▶ **What is being asked**
Every record below should be copied exactly, with the pictures left out.

▶ **Extracted information**
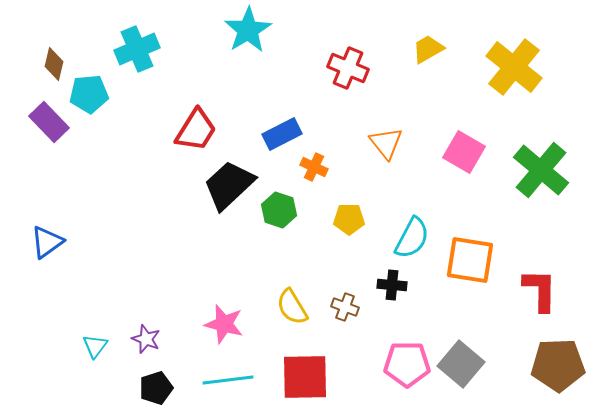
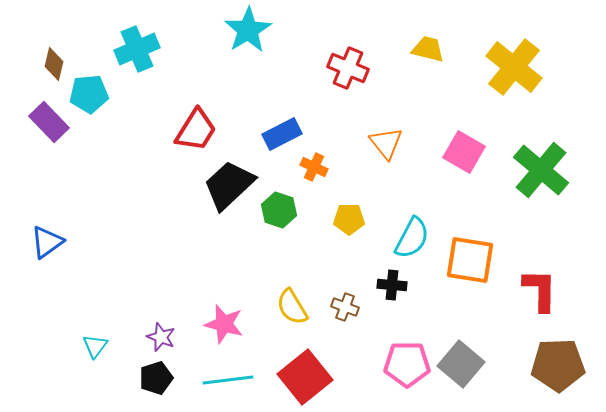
yellow trapezoid: rotated 44 degrees clockwise
purple star: moved 15 px right, 2 px up
red square: rotated 38 degrees counterclockwise
black pentagon: moved 10 px up
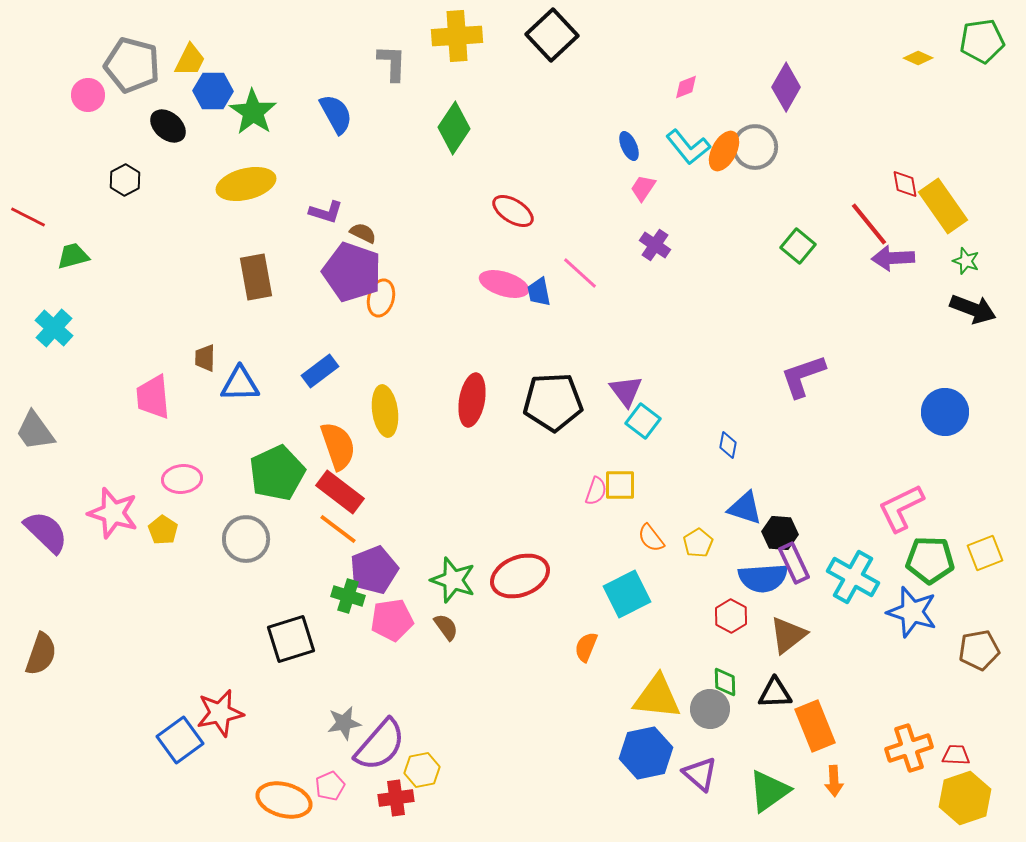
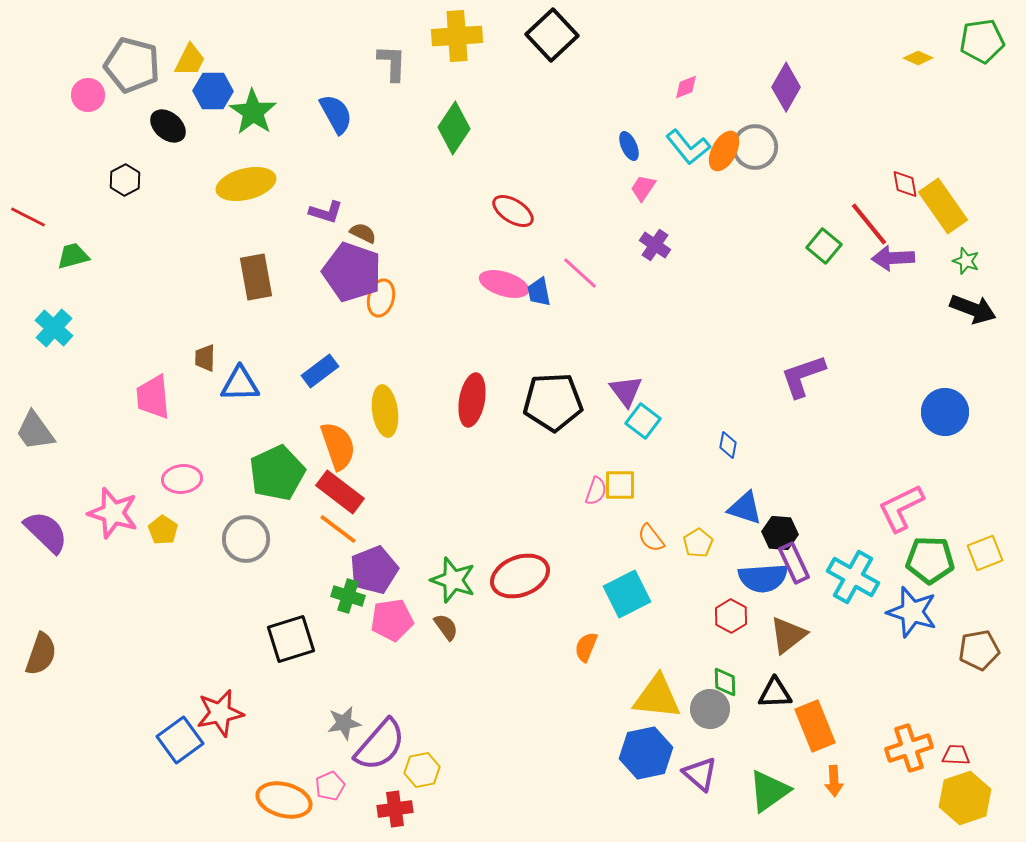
green square at (798, 246): moved 26 px right
red cross at (396, 798): moved 1 px left, 11 px down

▶ **Exercise answer**
yellow trapezoid: rotated 44 degrees clockwise
purple star: moved 15 px right, 2 px up
red square: rotated 38 degrees counterclockwise
black pentagon: moved 10 px up
green square at (798, 246): moved 26 px right
red cross at (396, 798): moved 1 px left, 11 px down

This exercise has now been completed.